Activity →
Show only those lines of the entries where the string "green" is found.

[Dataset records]
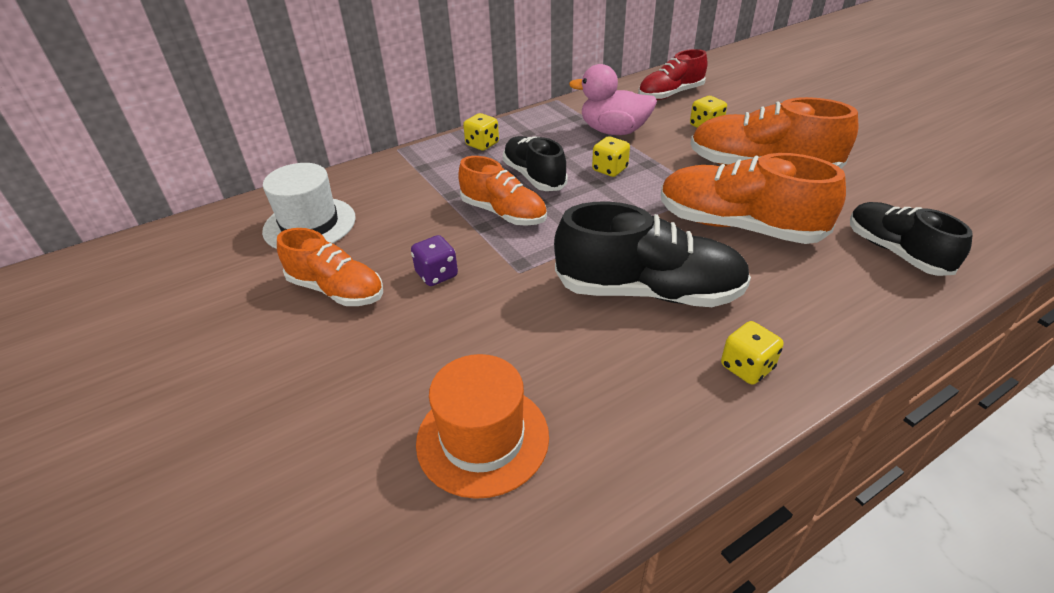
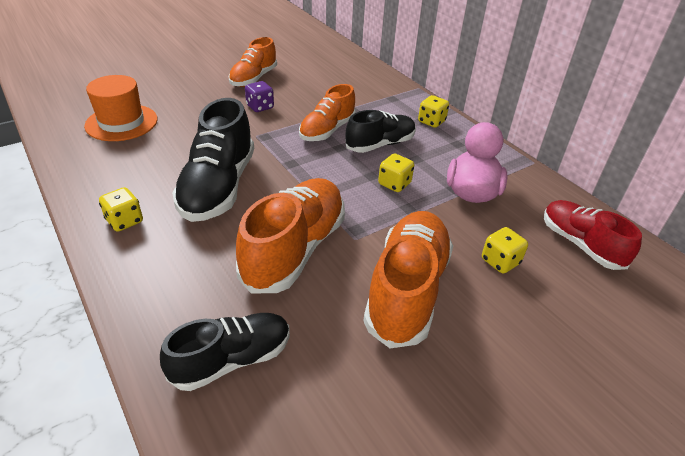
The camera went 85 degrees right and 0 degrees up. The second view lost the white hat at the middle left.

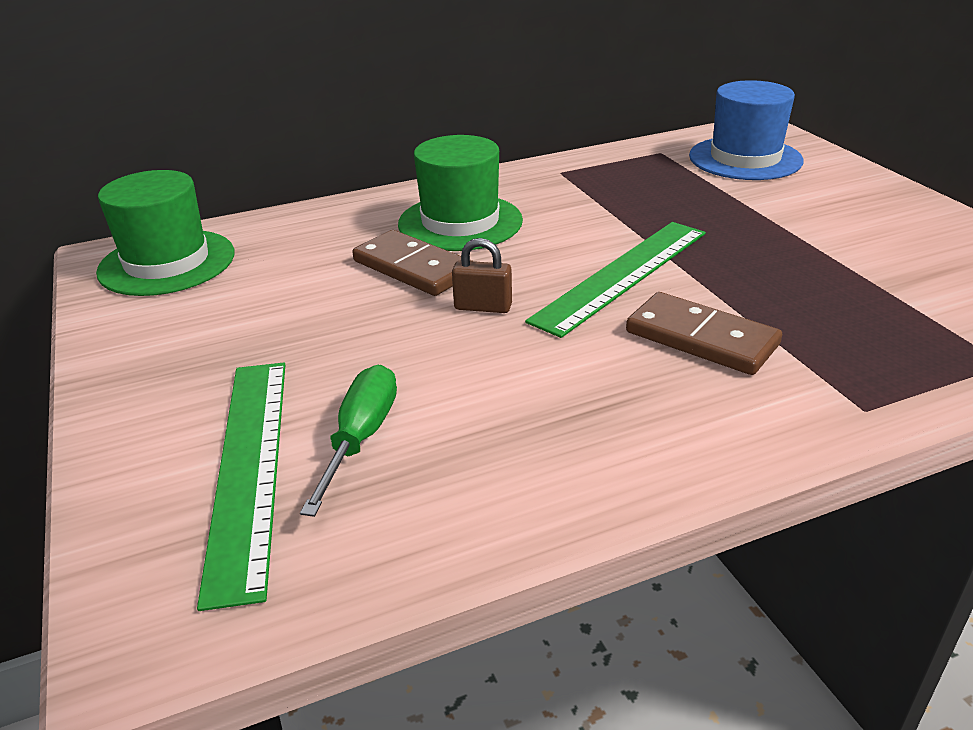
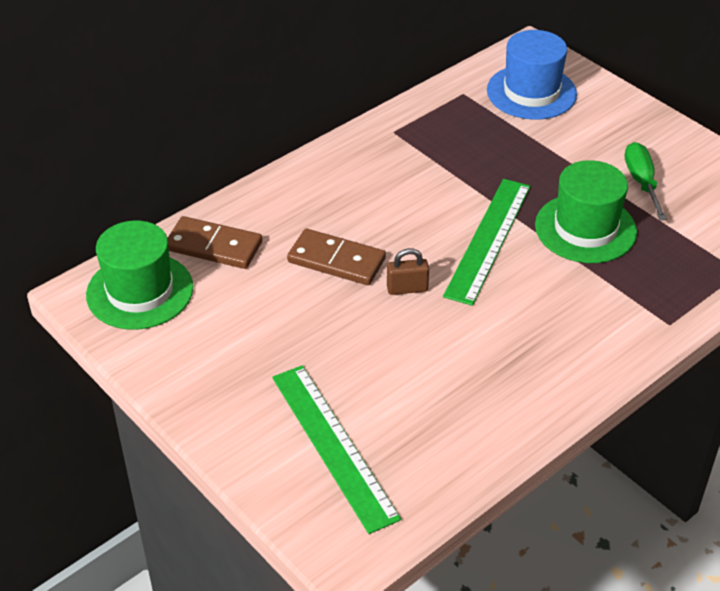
The camera went 20 degrees left and 10 degrees up. The brown domino (no. 2 from left in the first image) ended up elsewhere, having gone from the middle right to the middle left. The green hat (no. 2 from left) ended up elsewhere, having gone from the top centre to the middle right. The green screwdriver ended up elsewhere, having gone from the centre to the top right.

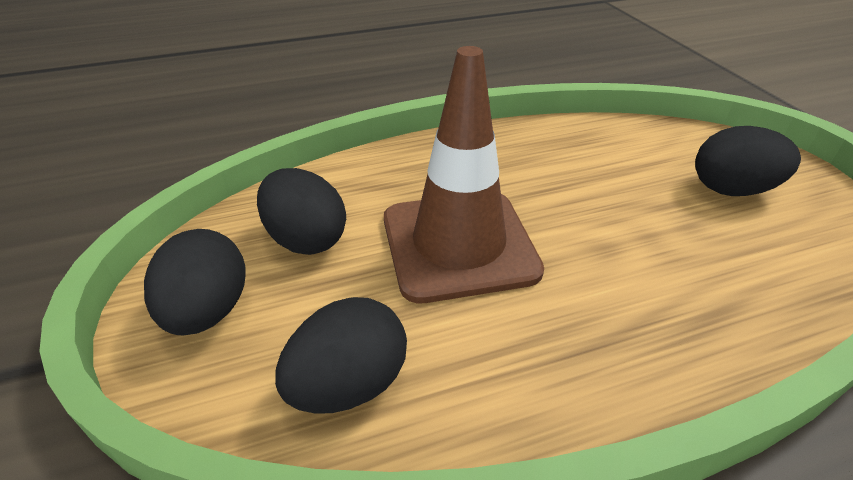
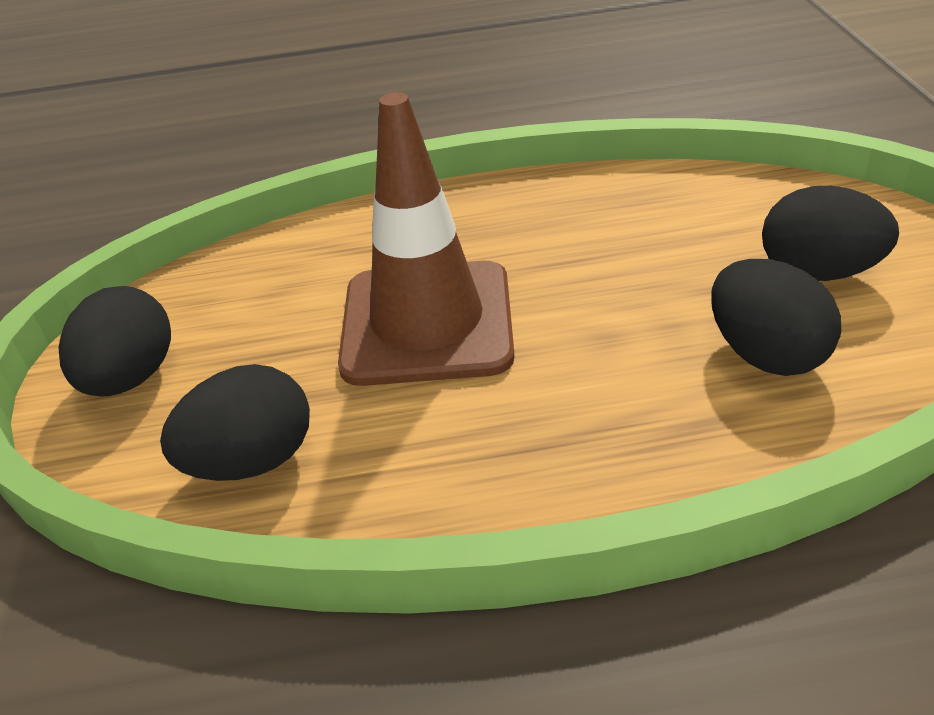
The camera went 15 degrees right and 0 degrees up. The black egg (no. 2 from left in the first image) ended up elsewhere, having gone from the centre to the middle right.

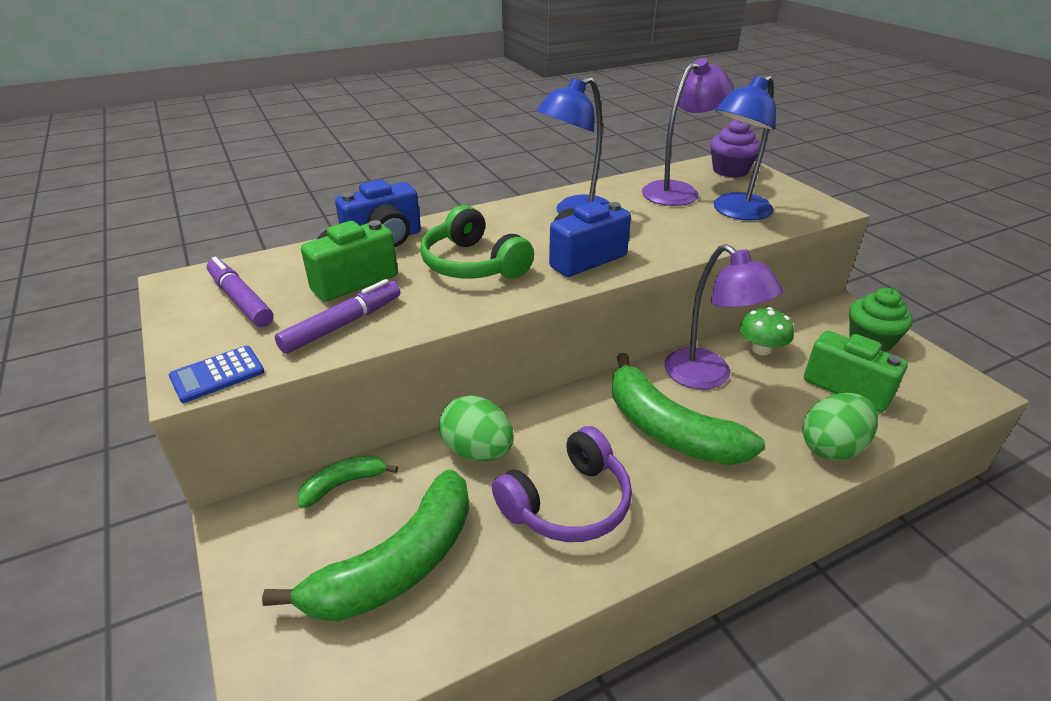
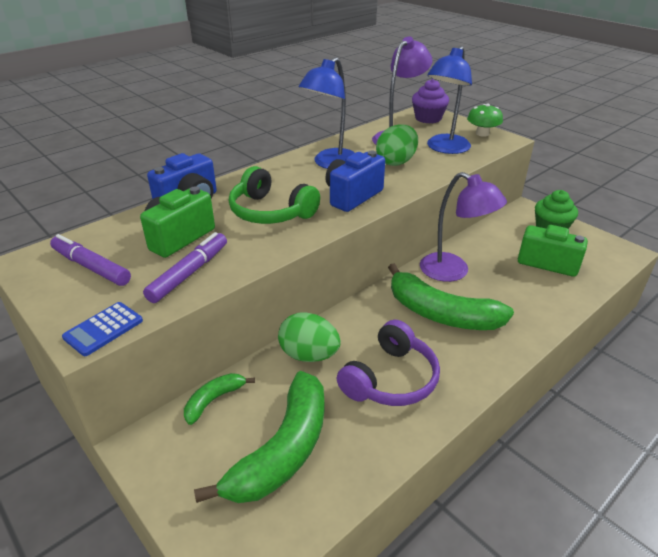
The camera went 15 degrees left and 0 degrees up. The green egg (no. 2 from left) ended up elsewhere, having gone from the middle right to the top centre. The green mushroom ended up elsewhere, having gone from the middle right to the top right.

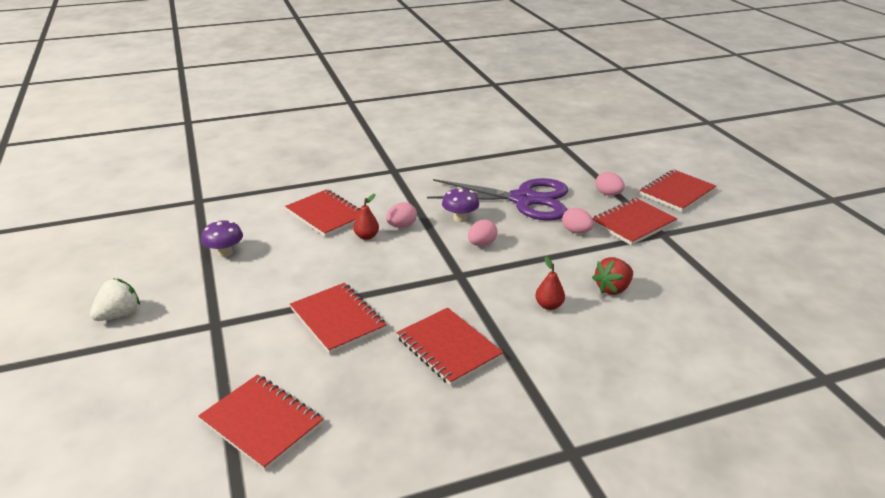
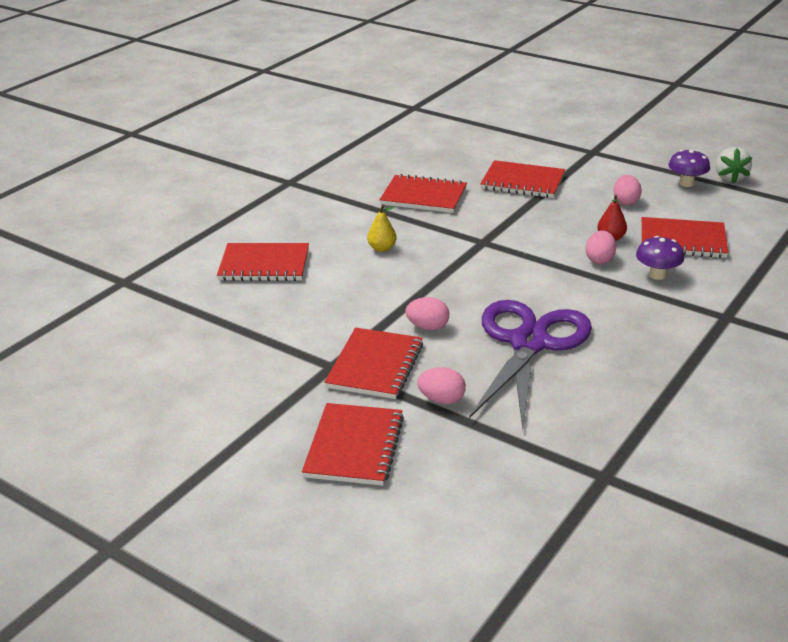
The camera went 145 degrees right and 0 degrees up. The red notebook (no. 1 from left) ended up elsewhere, having gone from the bottom left to the centre. What was the red pear (no. 2 from left) at the centre turned into the yellow pear at the centre. The purple scissors at the centre ended up facing another way, 135 degrees clockwise from before. The pink egg (no. 2 from left in the first image) ended up elsewhere, having gone from the centre to the top right. The purple mushroom (no. 2 from left in the first image) ended up elsewhere, having gone from the centre to the middle right. The white strawberry ended up elsewhere, having gone from the middle left to the top right. The second view lost the red strawberry at the middle right.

Worked solution →
The camera went 20 degrees left and 10 degrees up. The brown domino (no. 2 from left in the first image) ended up elsewhere, having gone from the middle right to the middle left. The green hat (no. 2 from left) ended up elsewhere, having gone from the top centre to the middle right. The green screwdriver ended up elsewhere, having gone from the centre to the top right.
The camera went 15 degrees left and 0 degrees up. The green egg (no. 2 from left) ended up elsewhere, having gone from the middle right to the top centre. The green mushroom ended up elsewhere, having gone from the middle right to the top right.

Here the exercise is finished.